** Task to complete **
Search the entries below for "cone". Report each line where it occurs.

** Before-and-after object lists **
:::::
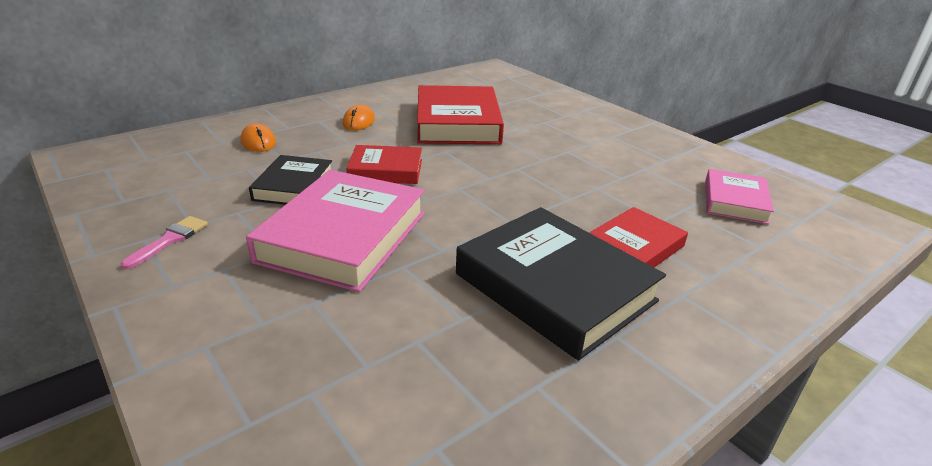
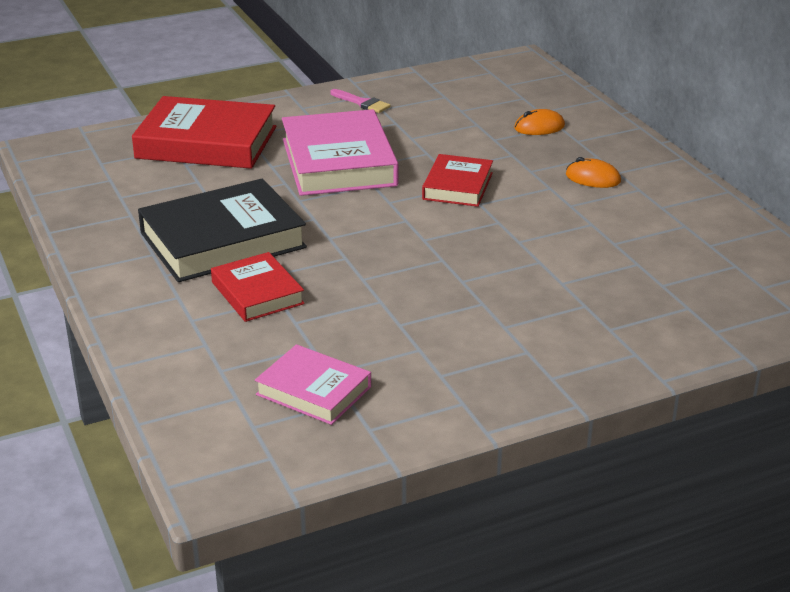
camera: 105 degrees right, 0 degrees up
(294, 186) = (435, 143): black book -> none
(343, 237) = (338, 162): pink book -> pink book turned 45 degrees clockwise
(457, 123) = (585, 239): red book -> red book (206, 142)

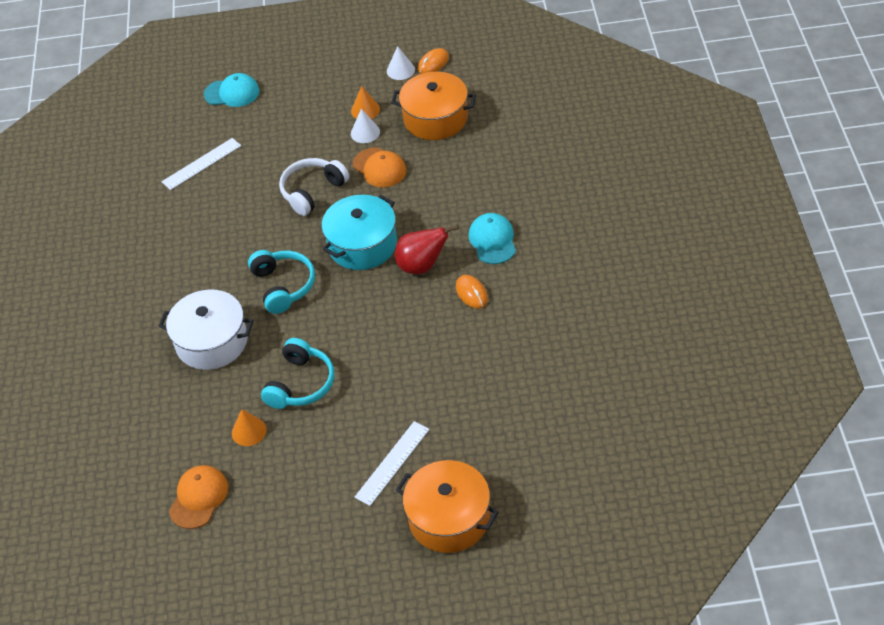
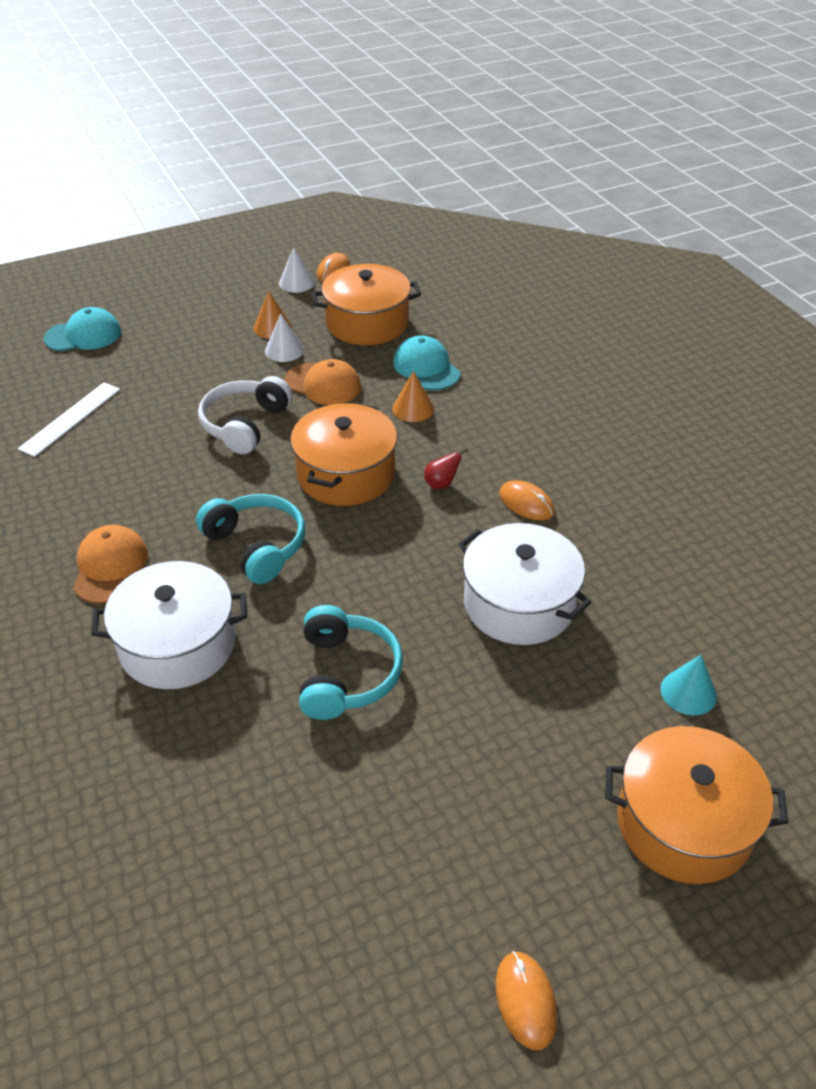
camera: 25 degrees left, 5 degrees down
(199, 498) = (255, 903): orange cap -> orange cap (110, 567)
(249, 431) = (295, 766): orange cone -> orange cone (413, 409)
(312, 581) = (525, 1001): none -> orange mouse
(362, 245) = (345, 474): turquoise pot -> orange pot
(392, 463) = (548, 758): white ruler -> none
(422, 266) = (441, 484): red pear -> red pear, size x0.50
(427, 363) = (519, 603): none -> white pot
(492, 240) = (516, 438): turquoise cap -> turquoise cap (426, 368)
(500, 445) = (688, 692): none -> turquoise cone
:::::
** Written solution **
(249, 431) = (295, 766): orange cone -> orange cone (413, 409)
(500, 445) = (688, 692): none -> turquoise cone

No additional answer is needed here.